Excerpted data:
··········

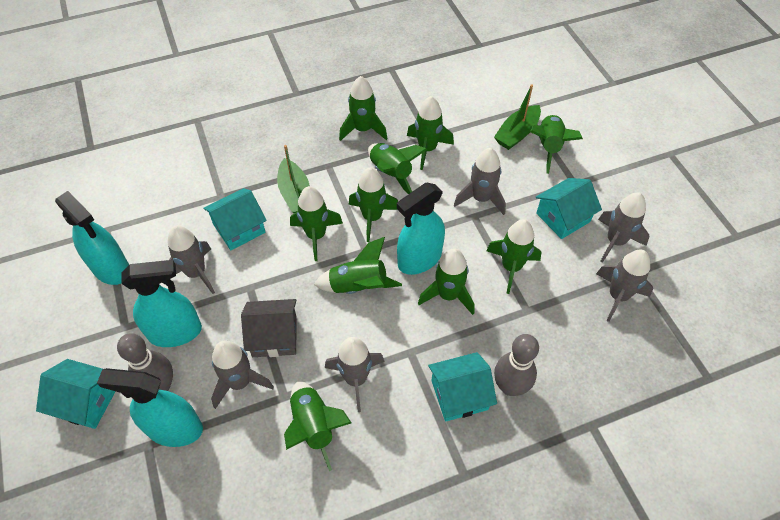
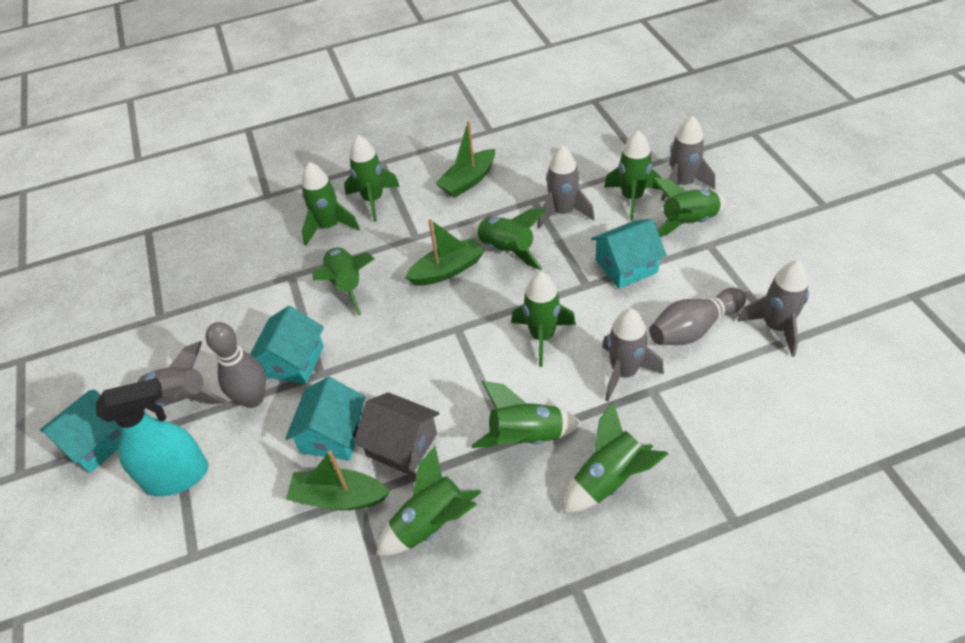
green boat: [277,145,310,213] [494,84,541,150] = 2 -> [286,450,390,510] [405,219,485,286] [436,121,495,198] = 3
grey rocket: [168,225,215,294] [211,341,274,409] [325,337,385,412] [454,148,506,215] [596,250,653,322] [598,192,649,263] = 6 -> [134,341,227,406] [537,146,595,229] [602,308,664,402] [661,116,715,201] [737,260,809,357] = 5
turquoise spray bottle: [55,191,129,285] [97,368,203,447] [121,260,202,347] [397,182,445,275] = 4 -> [96,378,208,496] = 1

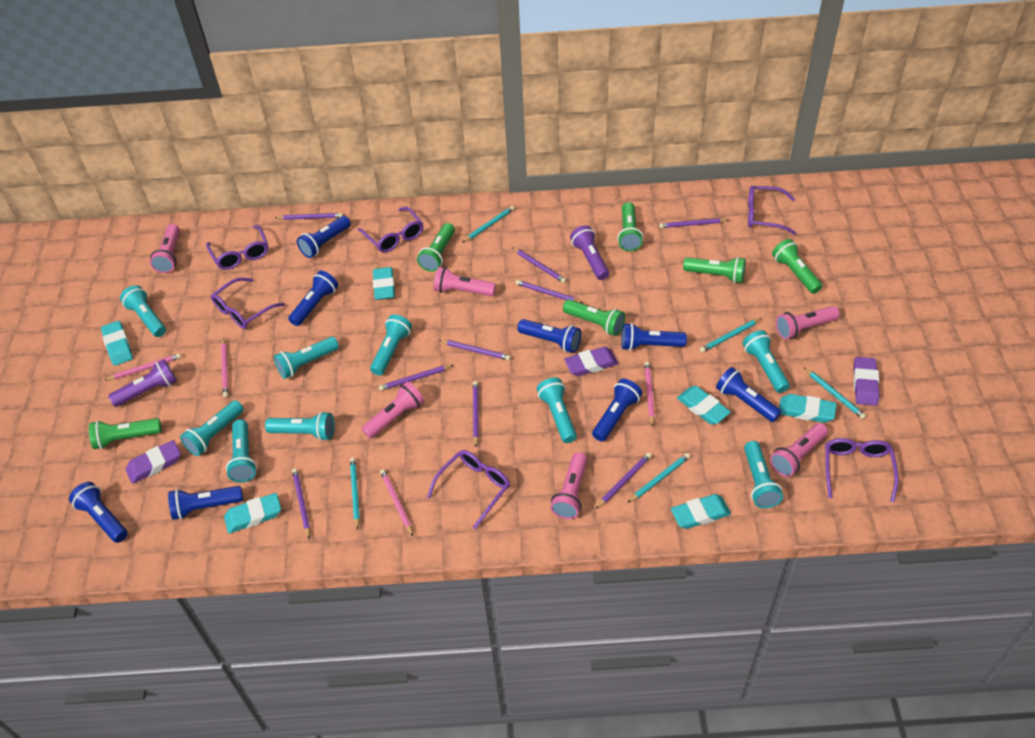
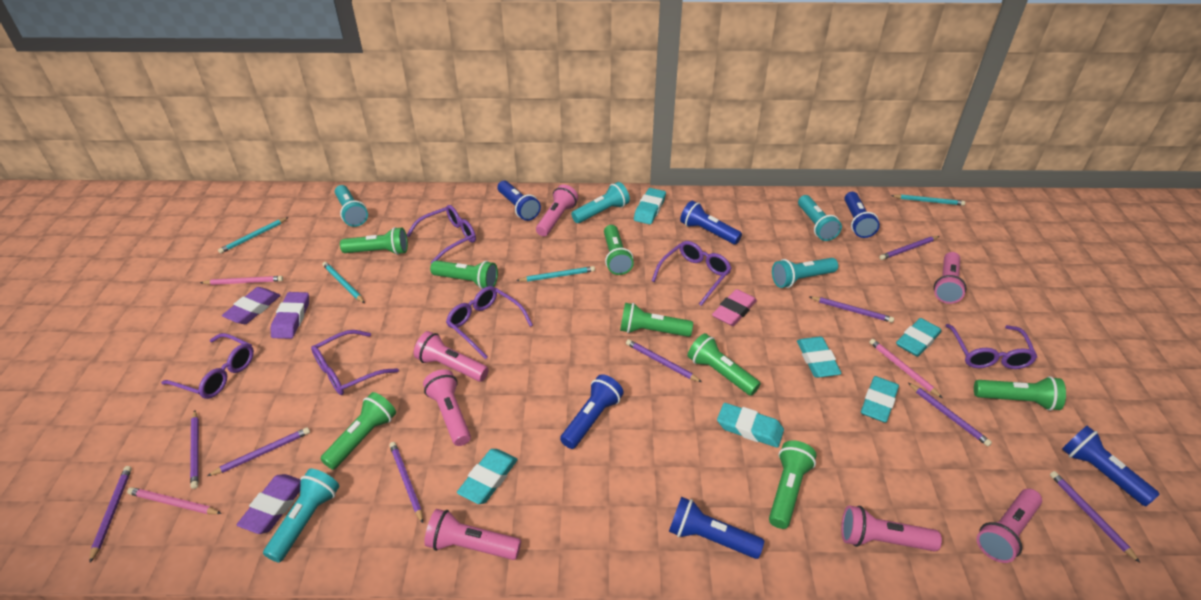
blue flashlight: [69,482,128,543] [168,486,243,520] [288,271,338,326] [297,216,351,258] [517,319,581,353] [592,379,642,442] [621,323,687,351] [716,367,782,422] = 8 -> [498,181,541,221] [560,374,624,449] [669,497,764,559] [680,201,742,244] [844,192,880,238] [1062,426,1160,506] = 6
green flashlight: [89,418,162,449] [417,223,455,272] [563,299,625,336] [617,202,643,251] [683,257,746,283] [772,239,823,294] = 6 -> [320,392,396,470] [340,227,408,255] [430,260,498,289] [604,225,634,275] [620,303,693,337] [688,333,761,396] [769,441,817,529] [974,376,1066,411] = 8
pink eraser: none = 0 -> [712,289,757,326] = 1
pink flashlight: [150,224,180,273] [362,382,424,438] [434,267,496,296] [550,452,588,519] [770,423,828,477] [776,306,840,340] = 6 -> [414,331,489,382] [423,369,471,446] [424,509,521,560] [536,185,578,236] [841,505,942,551] [934,252,966,304] [977,489,1042,563] = 7
pink pencil: [105,353,181,380] [221,338,228,397] [380,469,413,536] [645,362,655,427] = 4 -> [127,487,222,514] [200,276,283,285] [869,339,942,398] = 3
purple flashlight: [108,359,177,407] [570,225,609,280] = 2 -> none = 0
turquoise flashlight: [120,285,166,337] [180,400,244,456] [226,419,257,482] [265,411,335,441] [274,337,339,379] [370,315,412,376] [537,377,577,443] [742,330,790,393] [744,441,783,508] = 9 -> [263,469,339,563] [335,185,368,227] [571,182,630,223] [772,258,838,288] [798,195,842,241] = 5
turquoise pencil: [350,458,360,530] [462,206,514,243] [628,453,690,503] [700,318,761,352] [803,367,866,419] = 5 -> [218,217,289,254] [322,262,365,303] [516,266,595,282] [891,194,965,206] = 4

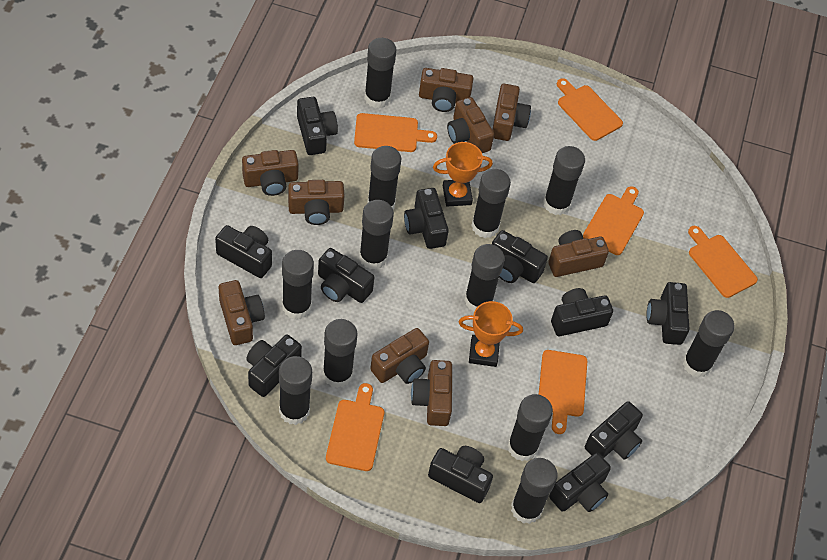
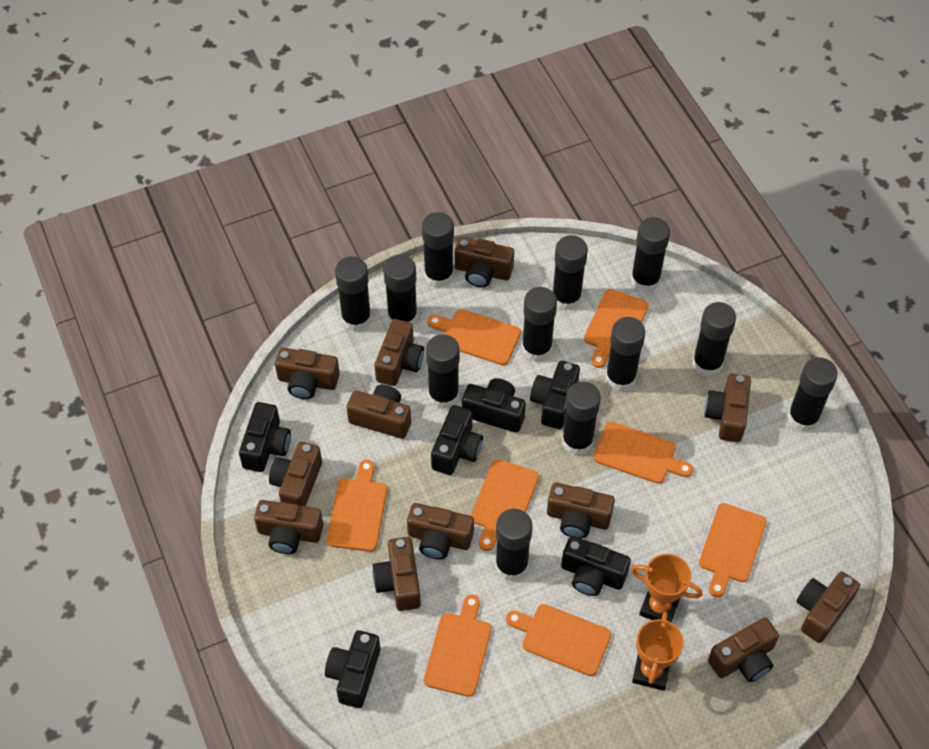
black camera: [215,225,272,278] [246,335,302,397] [297,97,338,155] [318,248,374,303] [404,188,449,249] [428,446,493,503] [492,230,548,283] [549,453,611,512] [551,288,613,336] [585,401,643,460] [646,282,690,345] = 11 -> [239,402,291,472] [325,630,380,708] [431,405,483,475] [462,378,526,433] [530,361,580,429] [561,536,631,596] = 6
brown camera: [219,280,265,345] [242,150,299,196] [288,180,345,225] [370,328,429,384] [411,360,452,426] [419,68,473,112] [447,97,494,153] [492,84,531,141] [548,230,609,277] = 9 -> [254,500,323,554] [269,442,322,506] [275,347,340,399] [346,385,411,439] [372,537,421,611] [375,319,424,386] [407,503,474,559] [454,237,514,287] [547,483,615,539] [704,373,751,442] [708,618,779,682] [797,572,860,643] = 12
orange cutting board: [326,383,384,471] [354,113,437,152] [539,350,587,434] [557,78,623,141] [583,186,644,255] [688,226,758,298] = 6 -> [327,460,387,552] [424,594,491,697] [428,309,521,365] [471,459,539,551] [506,604,611,676] [584,289,649,368] [593,422,693,484] [699,503,767,597] = 8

··········

Activity:
In the listing above, find the line holding "green flashlight: [89,418,162,449]" and the line holding "turquoise flashlight: [120,285,166,337]", then output those two lines and every line between them exactly.

Final answer:
green flashlight: [89,418,162,449] [417,223,455,272] [563,299,625,336] [617,202,643,251] [683,257,746,283] [772,239,823,294] = 6 -> [320,392,396,470] [340,227,408,255] [430,260,498,289] [604,225,634,275] [620,303,693,337] [688,333,761,396] [769,441,817,529] [974,376,1066,411] = 8
pink eraser: none = 0 -> [712,289,757,326] = 1
pink flashlight: [150,224,180,273] [362,382,424,438] [434,267,496,296] [550,452,588,519] [770,423,828,477] [776,306,840,340] = 6 -> [414,331,489,382] [423,369,471,446] [424,509,521,560] [536,185,578,236] [841,505,942,551] [934,252,966,304] [977,489,1042,563] = 7
pink pencil: [105,353,181,380] [221,338,228,397] [380,469,413,536] [645,362,655,427] = 4 -> [127,487,222,514] [200,276,283,285] [869,339,942,398] = 3
purple flashlight: [108,359,177,407] [570,225,609,280] = 2 -> none = 0
turquoise flashlight: [120,285,166,337] [180,400,244,456] [226,419,257,482] [265,411,335,441] [274,337,339,379] [370,315,412,376] [537,377,577,443] [742,330,790,393] [744,441,783,508] = 9 -> [263,469,339,563] [335,185,368,227] [571,182,630,223] [772,258,838,288] [798,195,842,241] = 5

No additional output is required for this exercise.